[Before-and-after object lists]
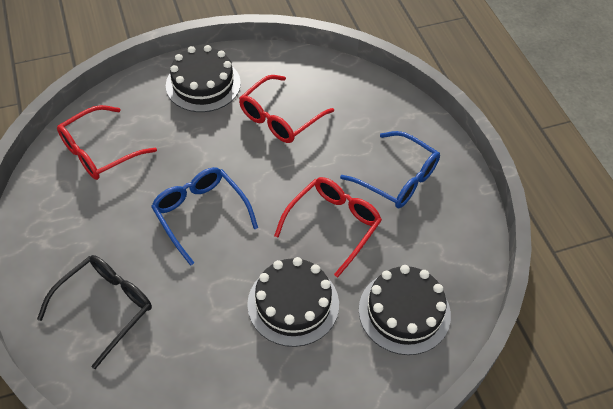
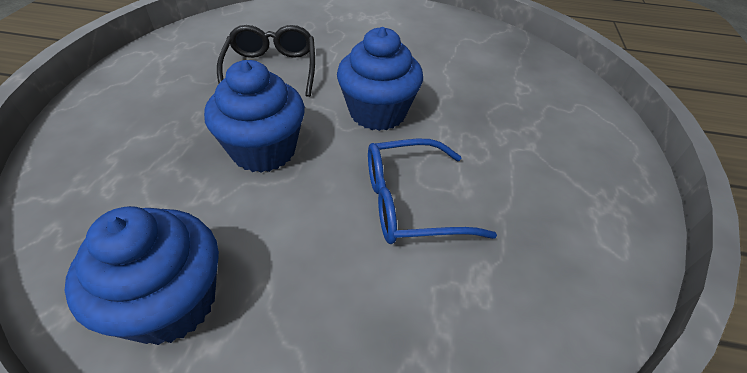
black cake: 3 -> 0
blue cupcake: 0 -> 3
blue glasses: 2 -> 1
red glasses: 3 -> 0

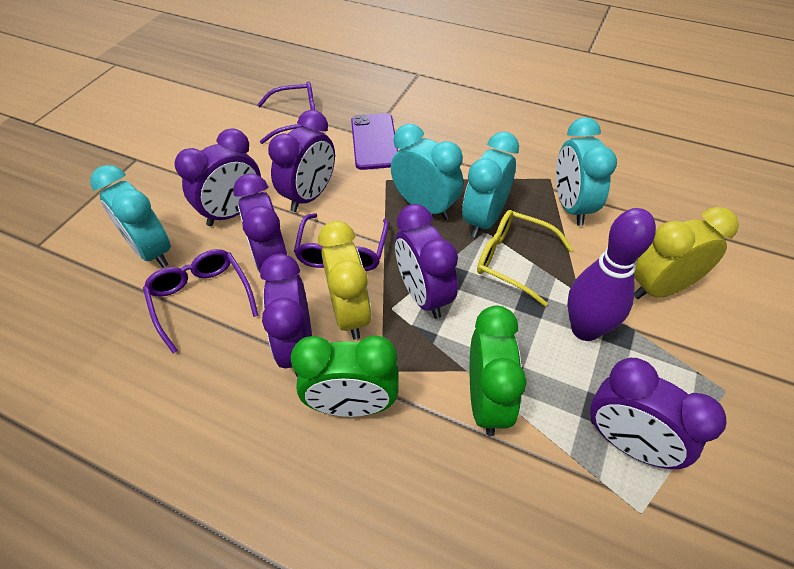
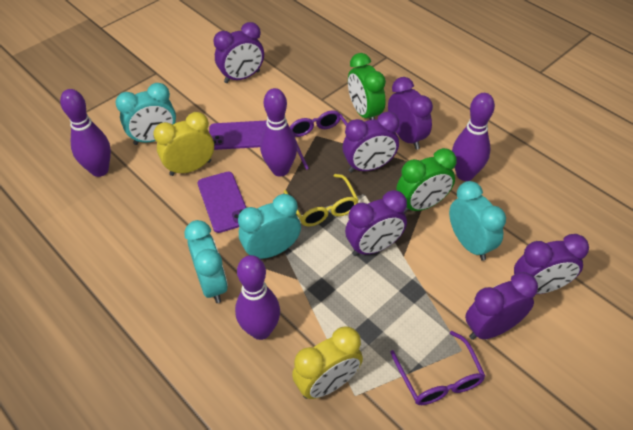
purple bowling pin: 1 -> 4
purple glasses: 3 -> 2
purple phone: 1 -> 2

*WHAT IS EXPECTED*.
In the lines above, find the word "glasses" and copy every line it occurs in.

*SOLUTION*.
blue glasses: 2 -> 1
red glasses: 3 -> 0
purple glasses: 3 -> 2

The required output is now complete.